**LISTED RECORDS:**

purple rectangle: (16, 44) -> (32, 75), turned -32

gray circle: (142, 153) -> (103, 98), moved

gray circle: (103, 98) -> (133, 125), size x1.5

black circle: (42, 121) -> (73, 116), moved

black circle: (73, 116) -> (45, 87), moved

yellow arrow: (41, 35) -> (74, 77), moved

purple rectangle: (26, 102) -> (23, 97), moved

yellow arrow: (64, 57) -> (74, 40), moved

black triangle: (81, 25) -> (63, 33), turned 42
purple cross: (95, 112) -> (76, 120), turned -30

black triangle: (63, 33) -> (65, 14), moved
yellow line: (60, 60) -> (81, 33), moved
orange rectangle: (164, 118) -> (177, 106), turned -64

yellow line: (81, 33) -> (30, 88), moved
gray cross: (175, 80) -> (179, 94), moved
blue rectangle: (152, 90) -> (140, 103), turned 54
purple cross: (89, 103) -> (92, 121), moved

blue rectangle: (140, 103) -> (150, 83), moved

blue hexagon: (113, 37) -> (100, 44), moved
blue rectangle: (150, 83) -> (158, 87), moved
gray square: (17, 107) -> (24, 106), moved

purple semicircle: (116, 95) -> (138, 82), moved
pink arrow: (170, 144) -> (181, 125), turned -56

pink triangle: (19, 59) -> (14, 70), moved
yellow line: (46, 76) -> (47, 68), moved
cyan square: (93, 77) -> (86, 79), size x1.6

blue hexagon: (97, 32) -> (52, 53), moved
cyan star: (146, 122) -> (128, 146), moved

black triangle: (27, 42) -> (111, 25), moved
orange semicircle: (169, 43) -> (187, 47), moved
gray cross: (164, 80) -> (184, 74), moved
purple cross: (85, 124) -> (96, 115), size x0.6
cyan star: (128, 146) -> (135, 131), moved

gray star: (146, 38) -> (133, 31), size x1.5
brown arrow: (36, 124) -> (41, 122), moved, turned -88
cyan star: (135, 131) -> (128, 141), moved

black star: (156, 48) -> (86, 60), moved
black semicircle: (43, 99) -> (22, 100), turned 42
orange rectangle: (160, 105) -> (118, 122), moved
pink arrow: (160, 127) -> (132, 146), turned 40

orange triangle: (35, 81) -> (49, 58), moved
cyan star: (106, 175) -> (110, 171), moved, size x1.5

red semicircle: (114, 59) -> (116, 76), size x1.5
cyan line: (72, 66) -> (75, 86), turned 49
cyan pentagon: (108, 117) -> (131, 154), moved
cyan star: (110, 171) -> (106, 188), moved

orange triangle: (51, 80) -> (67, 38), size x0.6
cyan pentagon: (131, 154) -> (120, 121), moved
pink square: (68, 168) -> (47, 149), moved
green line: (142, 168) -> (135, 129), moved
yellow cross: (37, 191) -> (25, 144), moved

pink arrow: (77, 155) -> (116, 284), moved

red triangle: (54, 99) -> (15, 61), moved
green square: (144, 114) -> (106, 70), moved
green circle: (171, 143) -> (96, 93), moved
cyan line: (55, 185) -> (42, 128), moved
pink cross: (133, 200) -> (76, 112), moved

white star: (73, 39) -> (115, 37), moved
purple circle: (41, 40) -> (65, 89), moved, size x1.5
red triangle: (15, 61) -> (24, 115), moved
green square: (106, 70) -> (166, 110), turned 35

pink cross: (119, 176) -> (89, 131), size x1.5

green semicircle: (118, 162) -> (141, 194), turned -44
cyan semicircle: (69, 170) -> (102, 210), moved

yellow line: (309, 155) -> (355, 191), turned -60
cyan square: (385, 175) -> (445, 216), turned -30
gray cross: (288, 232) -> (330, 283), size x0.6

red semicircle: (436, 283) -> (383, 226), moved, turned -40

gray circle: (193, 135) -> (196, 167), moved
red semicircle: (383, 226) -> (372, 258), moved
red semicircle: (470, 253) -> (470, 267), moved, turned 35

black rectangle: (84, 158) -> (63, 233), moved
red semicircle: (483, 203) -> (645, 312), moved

**ASSIGNED TASK:** Here the job is to transcribe the lines from the first line of the data through the line containing "yellow line: (81, 33) -> (30, 88), moved", inclusive, exactly and with nothing else.

**ANSWER TO THIS TASK:**
purple rectangle: (16, 44) -> (32, 75), turned -32

gray circle: (142, 153) -> (103, 98), moved

gray circle: (103, 98) -> (133, 125), size x1.5

black circle: (42, 121) -> (73, 116), moved

black circle: (73, 116) -> (45, 87), moved

yellow arrow: (41, 35) -> (74, 77), moved

purple rectangle: (26, 102) -> (23, 97), moved

yellow arrow: (64, 57) -> (74, 40), moved

black triangle: (81, 25) -> (63, 33), turned 42
purple cross: (95, 112) -> (76, 120), turned -30

black triangle: (63, 33) -> (65, 14), moved
yellow line: (60, 60) -> (81, 33), moved
orange rectangle: (164, 118) -> (177, 106), turned -64

yellow line: (81, 33) -> (30, 88), moved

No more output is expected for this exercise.